Activity: Leaving out the images, repeat all the lines below exactly.

Data block:
════════
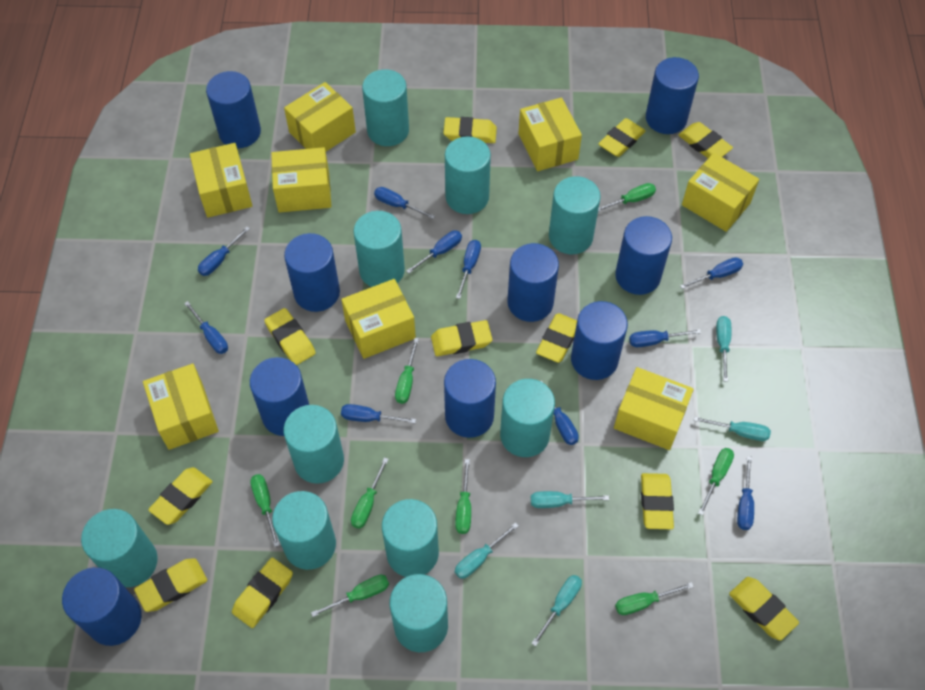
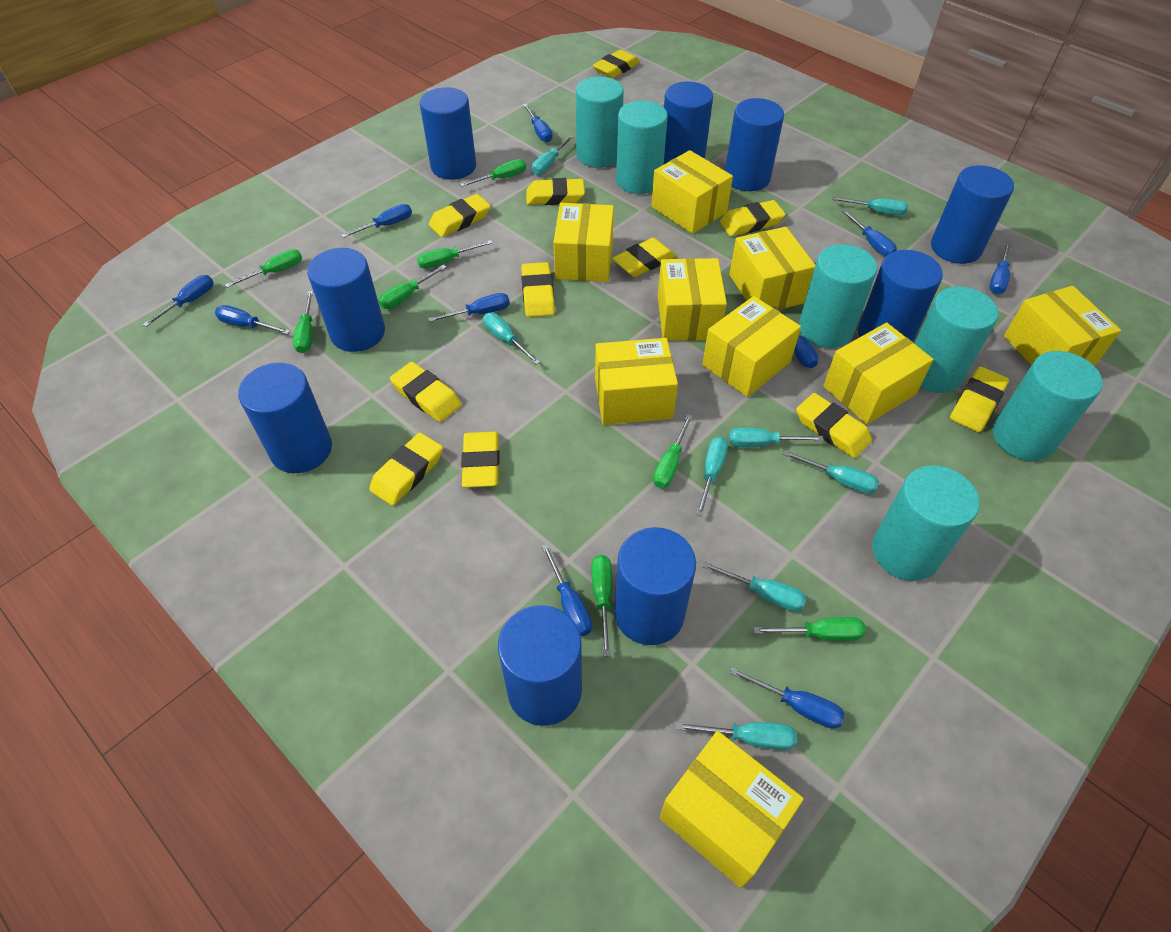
turquoise cylinder: 10 -> 6
turquoise screwdriver: 5 -> 8
yellow box: 8 -> 9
════════
Reply:
turquoise cylinder: 10 -> 6
turquoise screwdriver: 5 -> 8
yellow box: 8 -> 9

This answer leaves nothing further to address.